BEGIN Extracted entries

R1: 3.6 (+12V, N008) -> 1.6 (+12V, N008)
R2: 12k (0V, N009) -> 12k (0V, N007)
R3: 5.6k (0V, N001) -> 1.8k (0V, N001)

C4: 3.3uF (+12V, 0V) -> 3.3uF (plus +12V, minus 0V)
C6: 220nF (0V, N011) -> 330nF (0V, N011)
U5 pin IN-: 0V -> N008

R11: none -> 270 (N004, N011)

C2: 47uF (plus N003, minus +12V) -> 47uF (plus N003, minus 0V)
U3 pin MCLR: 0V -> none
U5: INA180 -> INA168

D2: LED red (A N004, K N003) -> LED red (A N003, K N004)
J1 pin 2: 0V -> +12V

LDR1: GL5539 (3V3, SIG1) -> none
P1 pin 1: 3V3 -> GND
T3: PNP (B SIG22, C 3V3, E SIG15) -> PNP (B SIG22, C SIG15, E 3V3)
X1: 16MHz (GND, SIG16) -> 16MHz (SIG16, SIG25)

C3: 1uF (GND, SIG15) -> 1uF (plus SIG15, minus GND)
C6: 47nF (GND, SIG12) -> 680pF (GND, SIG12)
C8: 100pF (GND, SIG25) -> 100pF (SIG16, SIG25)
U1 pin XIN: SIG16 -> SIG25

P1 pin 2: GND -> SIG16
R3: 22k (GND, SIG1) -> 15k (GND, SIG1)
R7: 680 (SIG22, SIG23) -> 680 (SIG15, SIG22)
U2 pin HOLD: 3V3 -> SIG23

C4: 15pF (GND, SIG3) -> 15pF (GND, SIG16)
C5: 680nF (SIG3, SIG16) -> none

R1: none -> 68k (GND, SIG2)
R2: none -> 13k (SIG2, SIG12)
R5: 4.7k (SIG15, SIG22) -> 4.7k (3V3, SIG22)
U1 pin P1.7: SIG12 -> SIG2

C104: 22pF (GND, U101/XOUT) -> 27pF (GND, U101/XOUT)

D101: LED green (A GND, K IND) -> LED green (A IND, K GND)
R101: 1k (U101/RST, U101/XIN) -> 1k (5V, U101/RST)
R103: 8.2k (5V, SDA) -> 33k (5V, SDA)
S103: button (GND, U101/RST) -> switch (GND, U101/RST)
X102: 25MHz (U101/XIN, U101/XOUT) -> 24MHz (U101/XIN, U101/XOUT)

END Extracted entries

The lines running from the start of the data through the one that contains "R7: 680 (SIG22, SIG23) -> 680 (SIG15, SIG22)" should be reproduced exactly, and only those.

* _Solved problem_:
R1: 3.6 (+12V, N008) -> 1.6 (+12V, N008)
R2: 12k (0V, N009) -> 12k (0V, N007)
R3: 5.6k (0V, N001) -> 1.8k (0V, N001)

C4: 3.3uF (+12V, 0V) -> 3.3uF (plus +12V, minus 0V)
C6: 220nF (0V, N011) -> 330nF (0V, N011)
U5 pin IN-: 0V -> N008

R11: none -> 270 (N004, N011)

C2: 47uF (plus N003, minus +12V) -> 47uF (plus N003, minus 0V)
U3 pin MCLR: 0V -> none
U5: INA180 -> INA168

D2: LED red (A N004, K N003) -> LED red (A N003, K N004)
J1 pin 2: 0V -> +12V

LDR1: GL5539 (3V3, SIG1) -> none
P1 pin 1: 3V3 -> GND
T3: PNP (B SIG22, C 3V3, E SIG15) -> PNP (B SIG22, C SIG15, E 3V3)
X1: 16MHz (GND, SIG16) -> 16MHz (SIG16, SIG25)

C3: 1uF (GND, SIG15) -> 1uF (plus SIG15, minus GND)
C6: 47nF (GND, SIG12) -> 680pF (GND, SIG12)
C8: 100pF (GND, SIG25) -> 100pF (SIG16, SIG25)
U1 pin XIN: SIG16 -> SIG25

P1 pin 2: GND -> SIG16
R3: 22k (GND, SIG1) -> 15k (GND, SIG1)
R7: 680 (SIG22, SIG23) -> 680 (SIG15, SIG22)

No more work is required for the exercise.